Image change detection data:

○ ○ ○ ○ ○ ○ ○

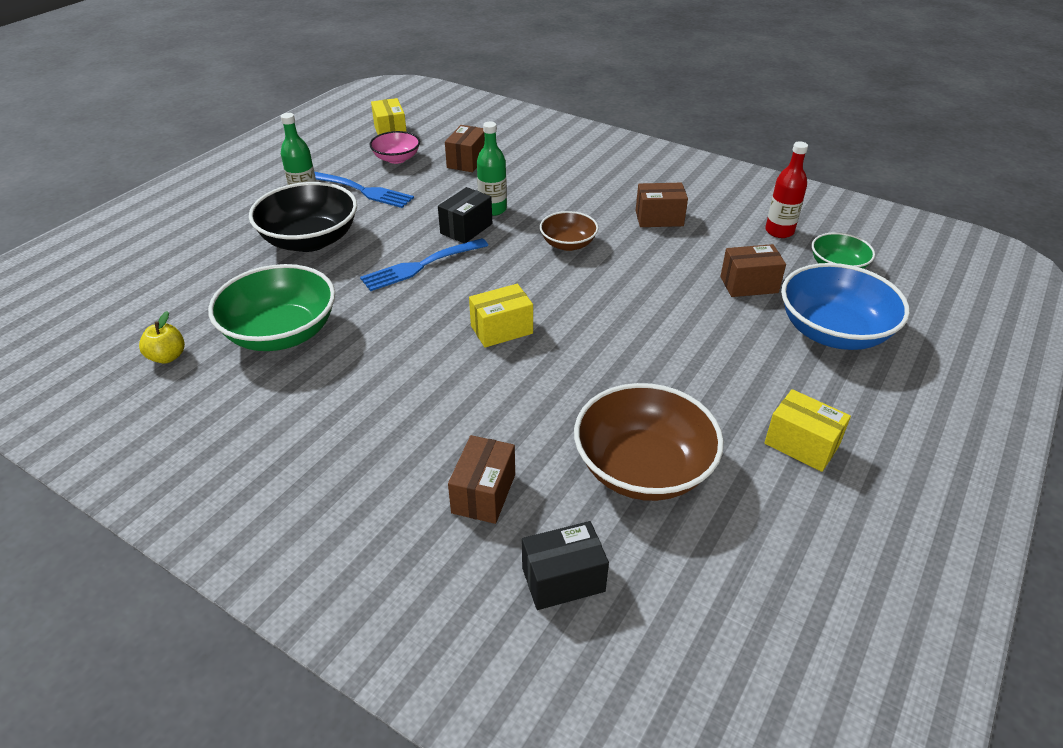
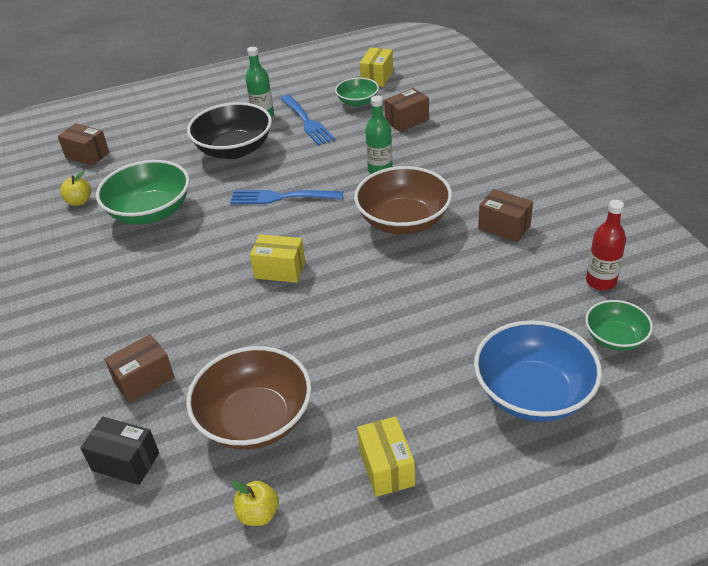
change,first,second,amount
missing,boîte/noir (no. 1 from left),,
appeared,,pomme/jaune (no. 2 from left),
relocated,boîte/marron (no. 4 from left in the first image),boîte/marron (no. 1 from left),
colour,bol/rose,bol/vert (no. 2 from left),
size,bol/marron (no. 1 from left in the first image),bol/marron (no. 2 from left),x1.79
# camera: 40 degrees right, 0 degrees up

○ ○ ○ ○ ○ ○ ○

WORK ORDER:
Across all the records above, find each line with "marron" in it and copy it.

WORKED SOLUTION:
relocated,boîte/marron (no. 4 from left in the first image),boîte/marron (no. 1 from left),
size,bol/marron (no. 1 from left in the first image),bol/marron (no. 2 from left),x1.79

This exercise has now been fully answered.